▸ **Records to process**
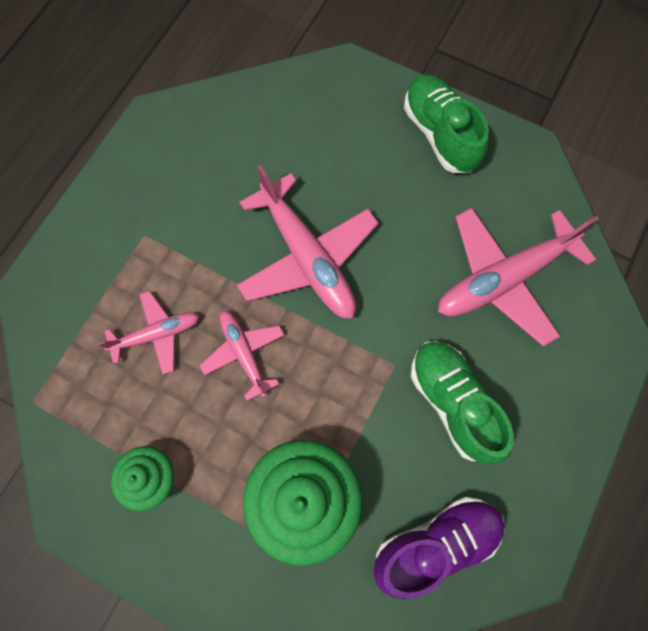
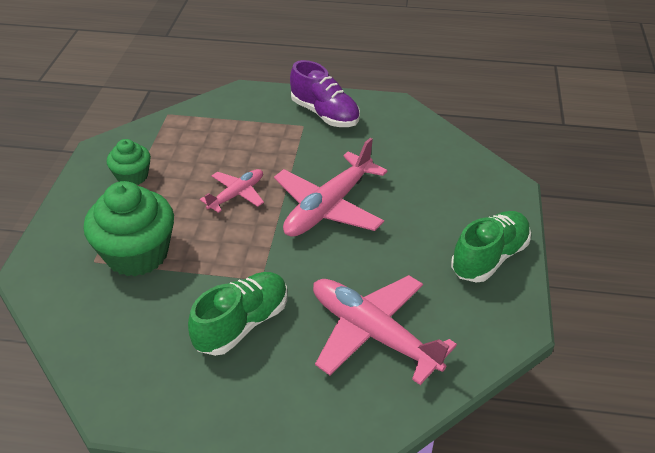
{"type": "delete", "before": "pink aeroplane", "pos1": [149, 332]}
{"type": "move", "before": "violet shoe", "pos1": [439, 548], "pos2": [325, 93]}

---

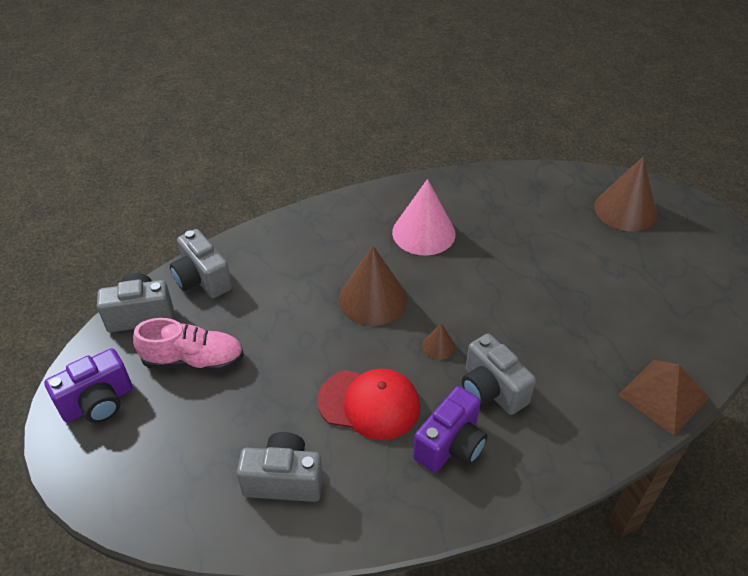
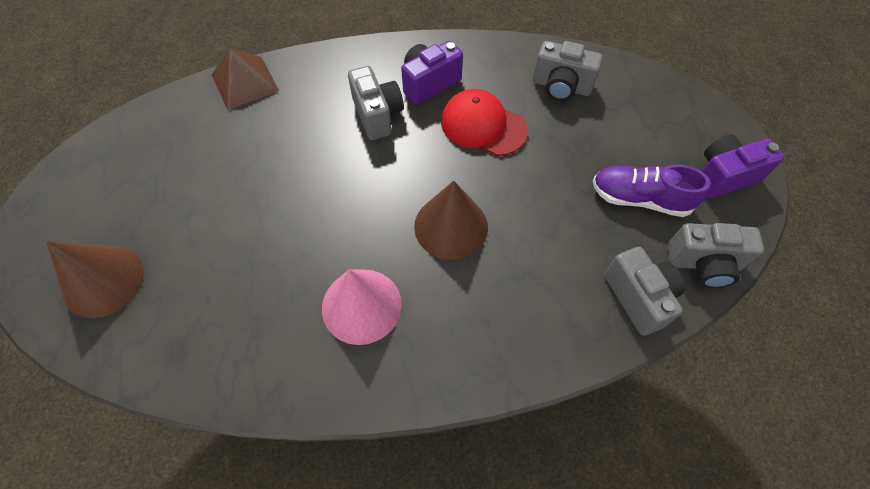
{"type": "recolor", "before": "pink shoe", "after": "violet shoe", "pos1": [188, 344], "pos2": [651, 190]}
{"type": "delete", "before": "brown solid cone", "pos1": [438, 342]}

--

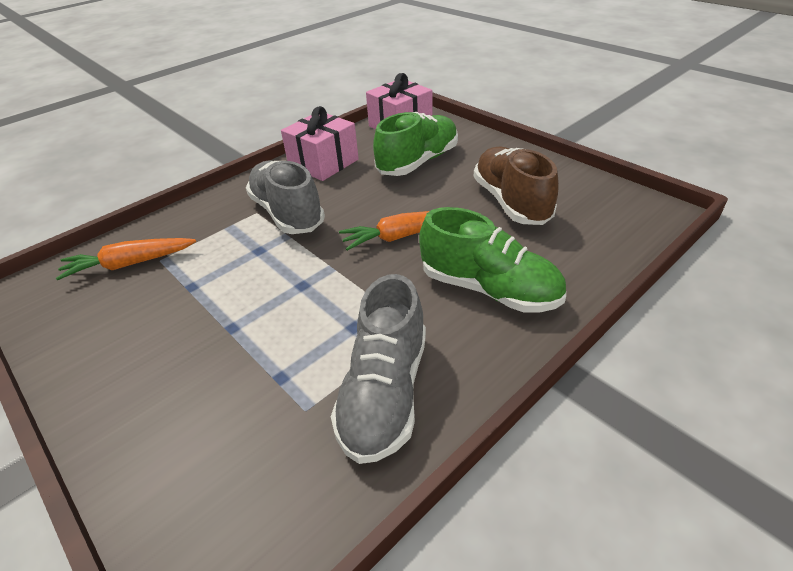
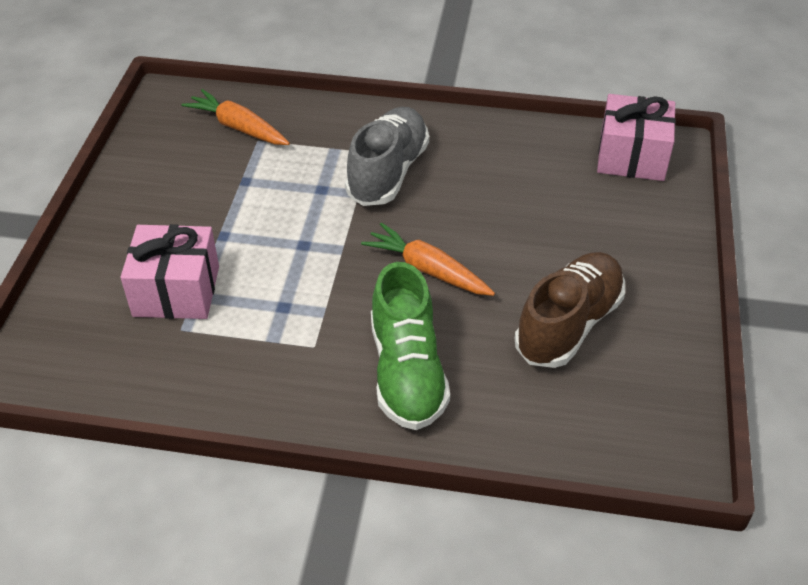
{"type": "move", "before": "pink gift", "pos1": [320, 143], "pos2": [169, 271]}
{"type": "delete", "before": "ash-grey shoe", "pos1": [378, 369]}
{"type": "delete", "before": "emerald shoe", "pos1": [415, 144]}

▸ **Exercise details**
Report every line of the records that contains the word "pink".

▸ **Task result**
{"type": "delete", "before": "pink aeroplane", "pos1": [149, 332]}
{"type": "recolor", "before": "pink shoe", "after": "violet shoe", "pos1": [188, 344], "pos2": [651, 190]}
{"type": "move", "before": "pink gift", "pos1": [320, 143], "pos2": [169, 271]}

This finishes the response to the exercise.